Word for word, restate the data that follows, omitting the images.
PROVIDED INFORMATION below:
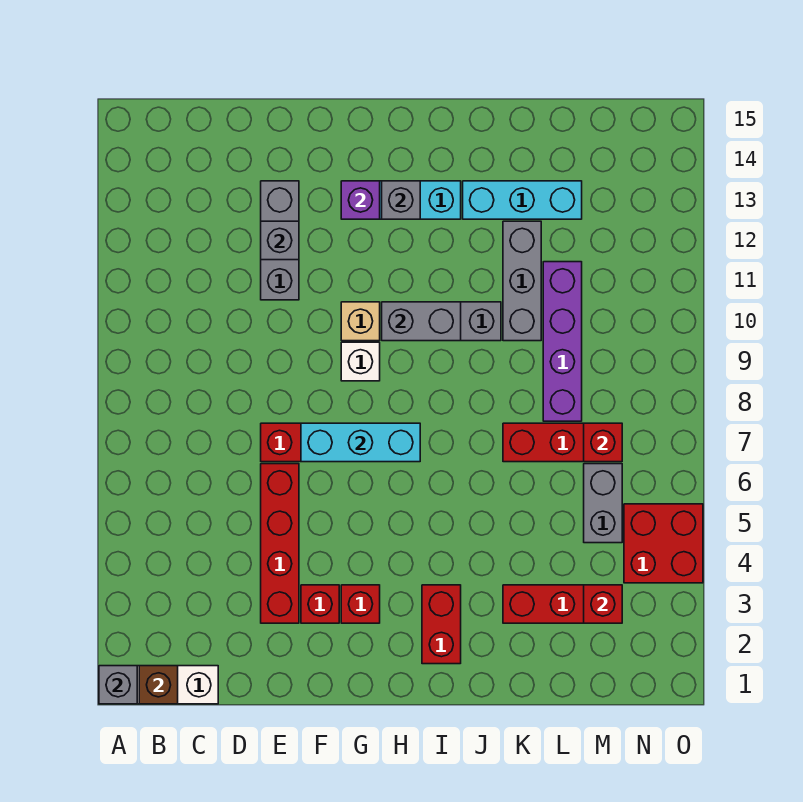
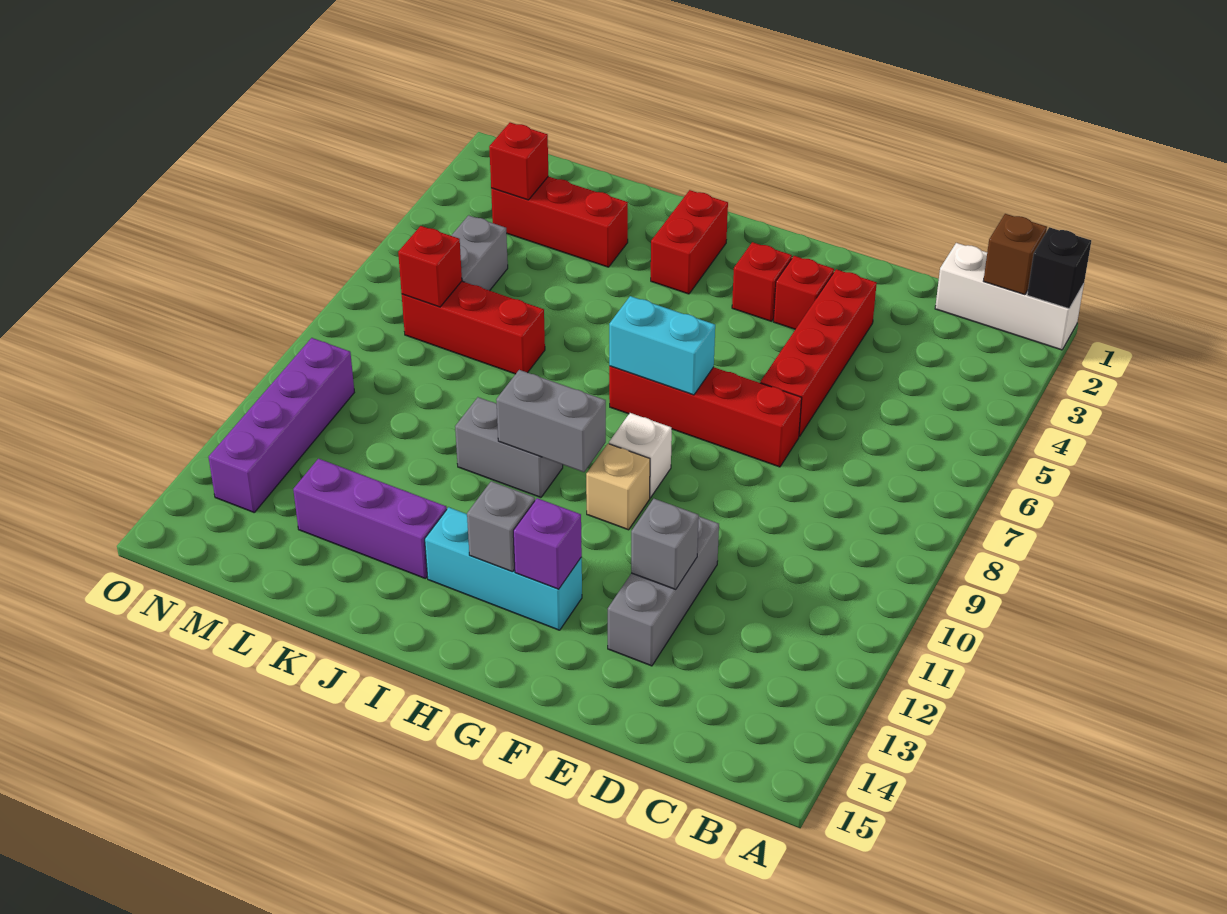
grey brick A1 level 2 -> black brick A1 level 2
cyan brick F7:H7 level 2 -> cyan brick G7:H7 level 2
cyan brick J13:L13 level 1 -> purple brick J13:L13 level 1
grey brick K10:K12 level 1 -> none
purple brick L8:L11 level 1 -> purple brick N10:N13 level 1
red brick N4:O5 level 1 -> none

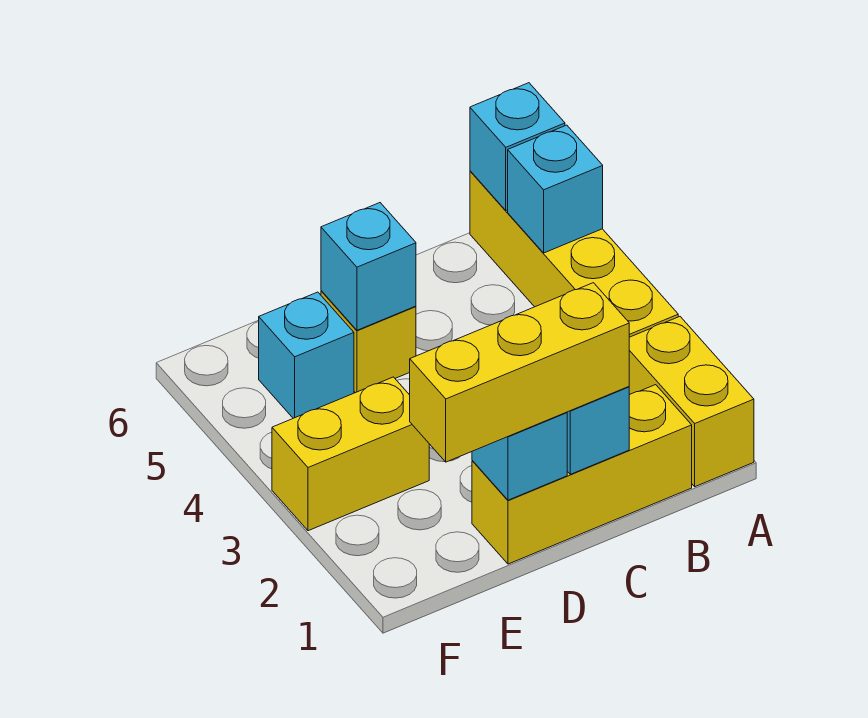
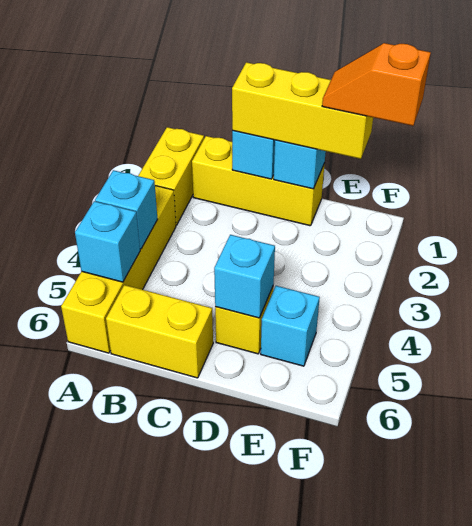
cyan brick A6 level 2 -> cyan brick A4 level 2
none -> orange slope E1:F1 level 4 top F
yellow brick E3:F3 level 1 -> yellow brick B6:C6 level 1

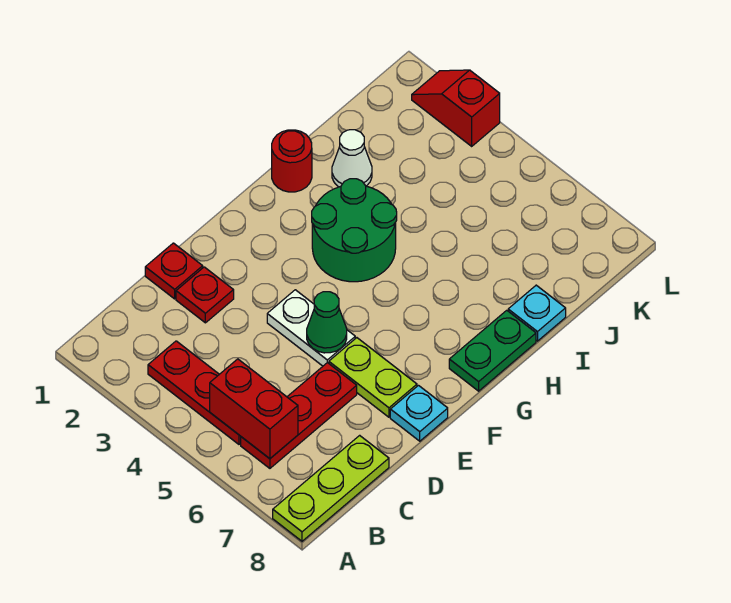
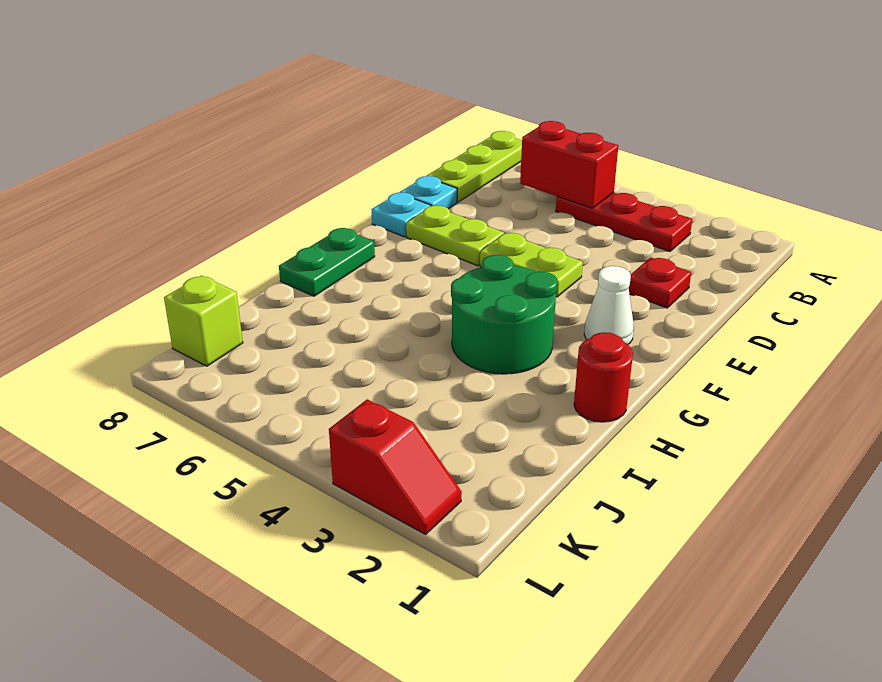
red plate B6:D6 level 1 -> none
red plate D1 level 1 -> none
white plate E4:E5 level 1 -> lime plate E4:E5 level 1
green cone E5 level 2 -> none
white cone I2 level 1 -> white cone F2 level 1
cyan plate I8 level 1 -> cyan plate D8 level 1
none -> lime brick K8 level 1

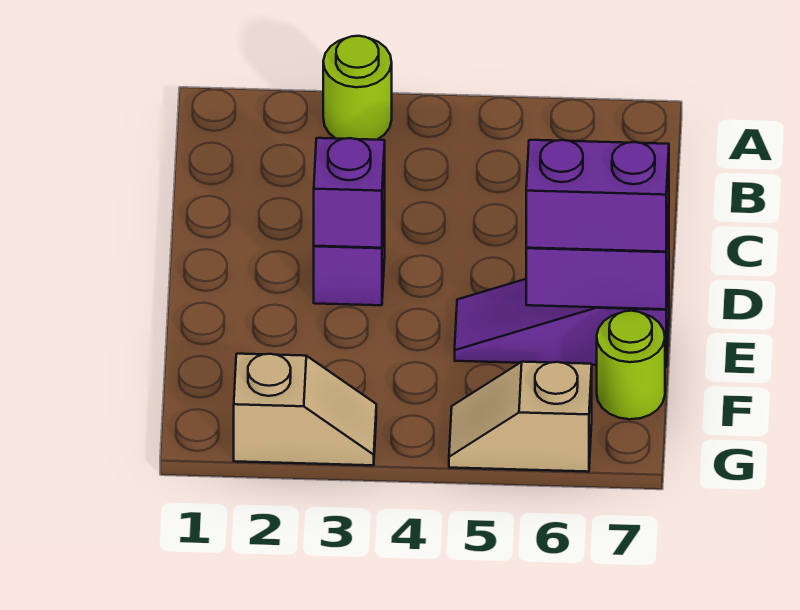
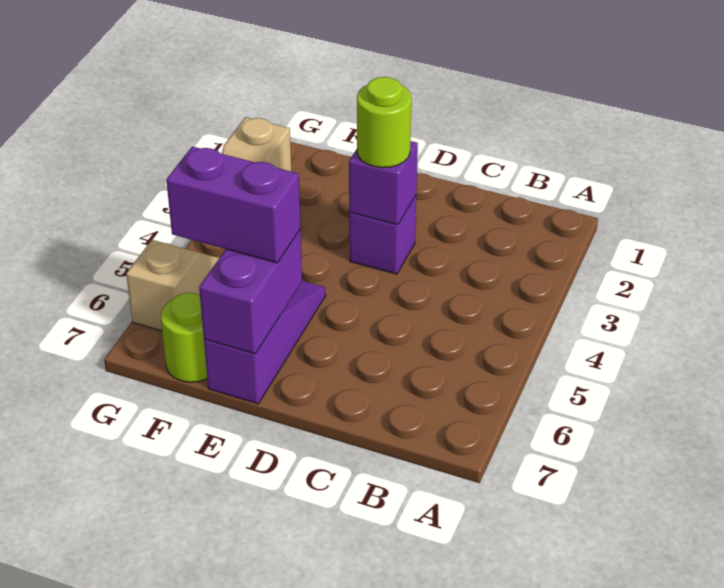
lime round brick A3 level 1 -> lime round brick D3 level 3
purple brick E6:E7 level 3 -> purple brick E6:F6 level 3

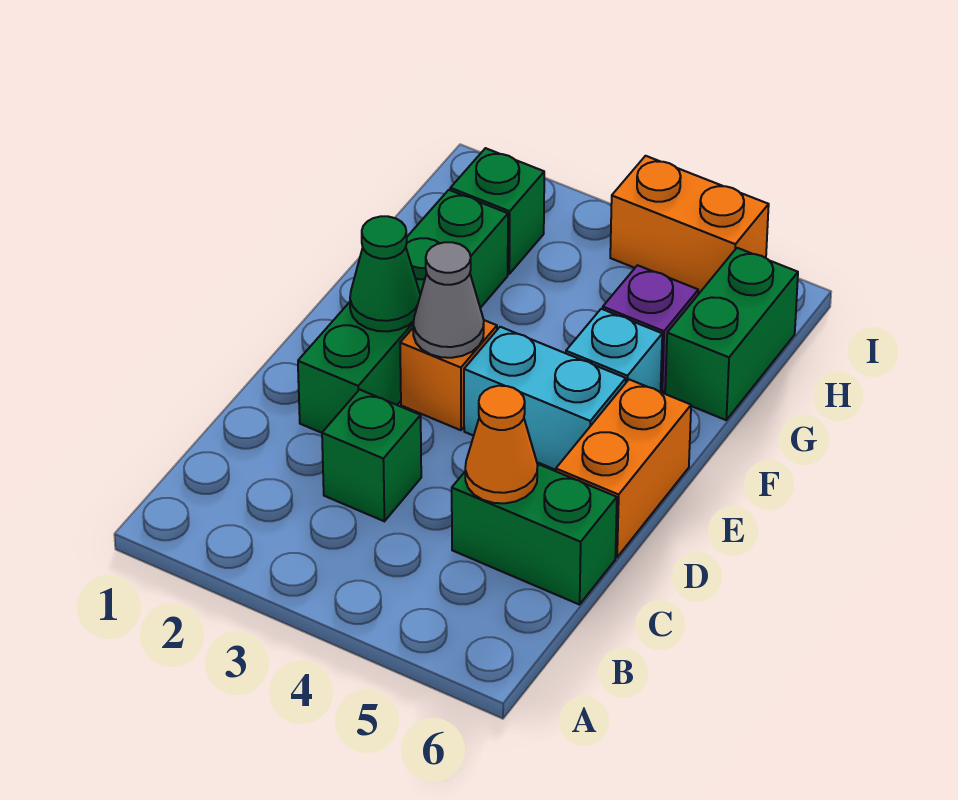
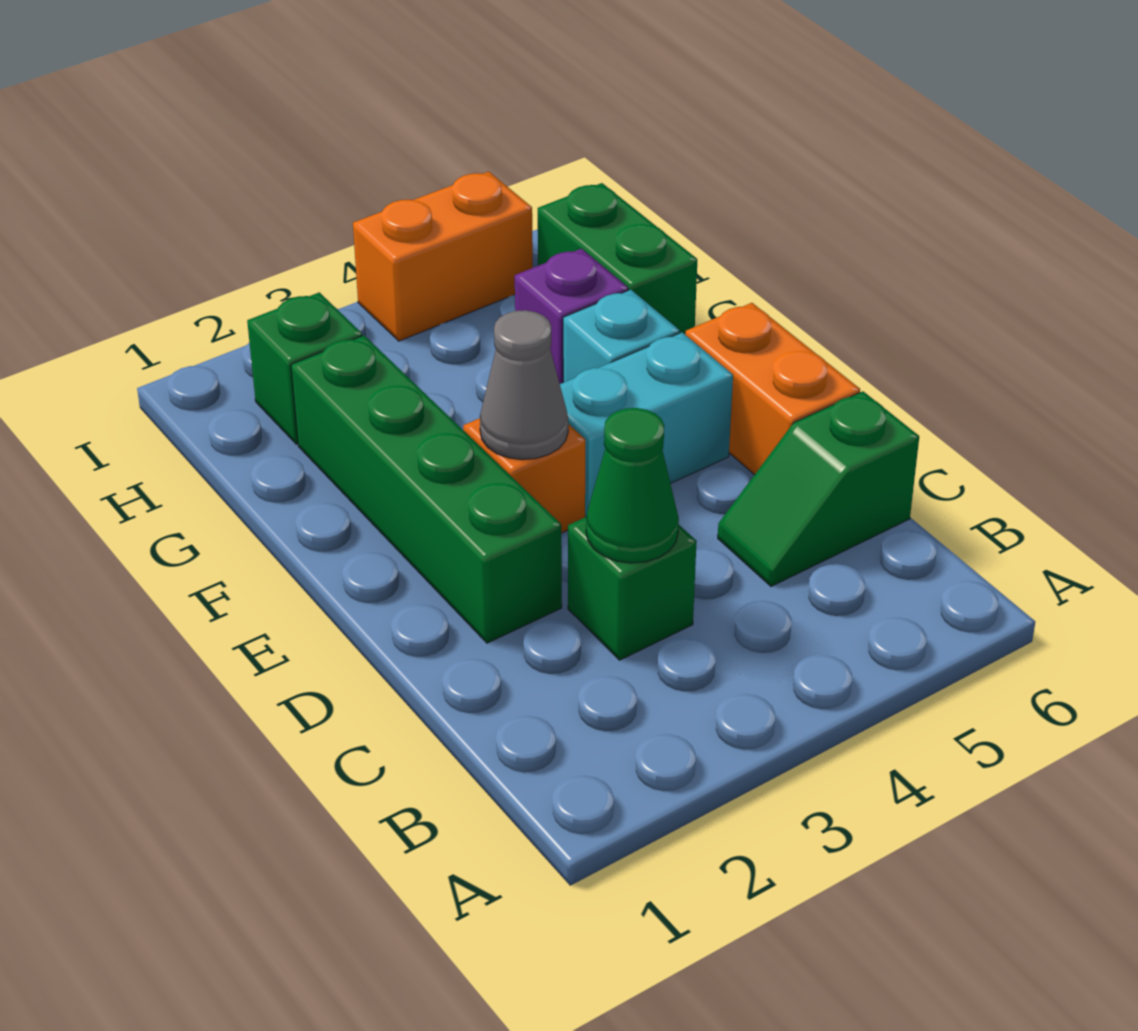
green brick C5:C6 level 1 -> green slope C5:C6 level 1 top 6
orange cone C5 level 2 -> none
green cone E2 level 2 -> green cone C3 level 2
End of PROVIDED INFORMATION.
_EXERCISE OUTPUT_
grey brick A1 level 2 -> black brick A1 level 2
cyan brick F7:H7 level 2 -> cyan brick G7:H7 level 2
cyan brick J13:L13 level 1 -> purple brick J13:L13 level 1
grey brick K10:K12 level 1 -> none
purple brick L8:L11 level 1 -> purple brick N10:N13 level 1
red brick N4:O5 level 1 -> none

cyan brick A6 level 2 -> cyan brick A4 level 2
none -> orange slope E1:F1 level 4 top F
yellow brick E3:F3 level 1 -> yellow brick B6:C6 level 1

red plate B6:D6 level 1 -> none
red plate D1 level 1 -> none
white plate E4:E5 level 1 -> lime plate E4:E5 level 1
green cone E5 level 2 -> none
white cone I2 level 1 -> white cone F2 level 1
cyan plate I8 level 1 -> cyan plate D8 level 1
none -> lime brick K8 level 1

lime round brick A3 level 1 -> lime round brick D3 level 3
purple brick E6:E7 level 3 -> purple brick E6:F6 level 3

green brick C5:C6 level 1 -> green slope C5:C6 level 1 top 6
orange cone C5 level 2 -> none
green cone E2 level 2 -> green cone C3 level 2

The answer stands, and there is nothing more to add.